Only the text belongs in the answer: every line of the records below, transcribed exactly.

(Stored items)
- - -
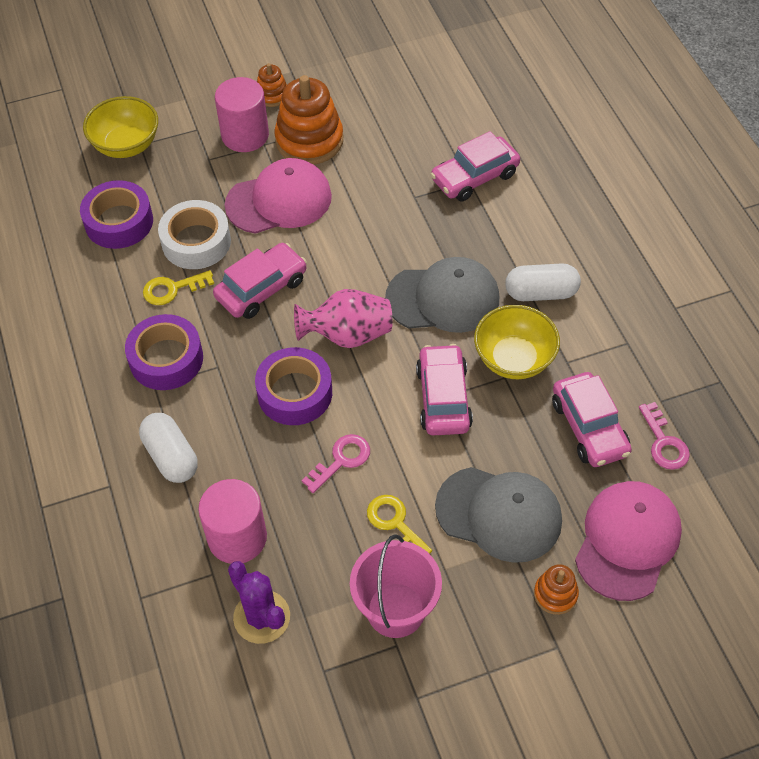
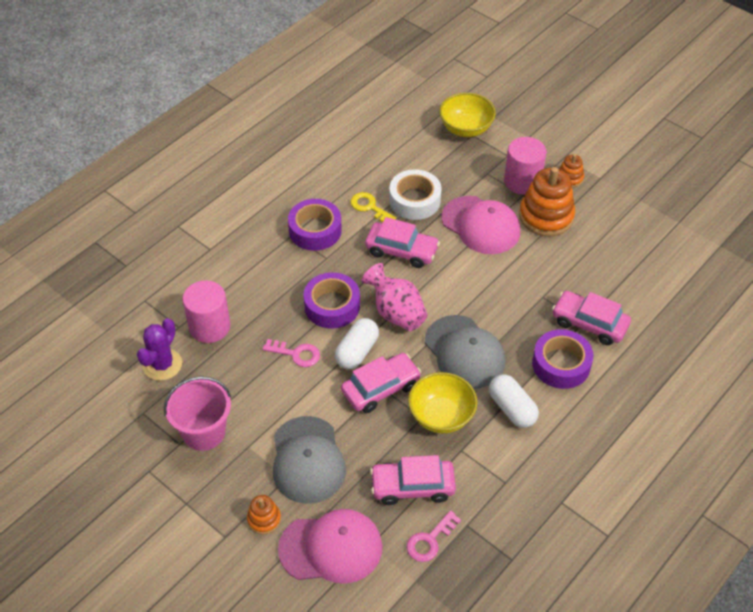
camera: 60 degrees right, 5 degrees down
(119, 222) = (402, 156): purple tape -> purple tape (561, 364)
(171, 456) = (247, 267): white capsule -> white capsule (357, 351)
(395, 523) = (266, 404): yellow key -> none
(589, 427) = (412, 486): pink car -> pink car turned 45 degrees clockwise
- - -
**Expected answer**
camera: 60 degrees right, 5 degrees down
(119, 222) = (402, 156): purple tape -> purple tape (561, 364)
(171, 456) = (247, 267): white capsule -> white capsule (357, 351)
(395, 523) = (266, 404): yellow key -> none
(589, 427) = (412, 486): pink car -> pink car turned 45 degrees clockwise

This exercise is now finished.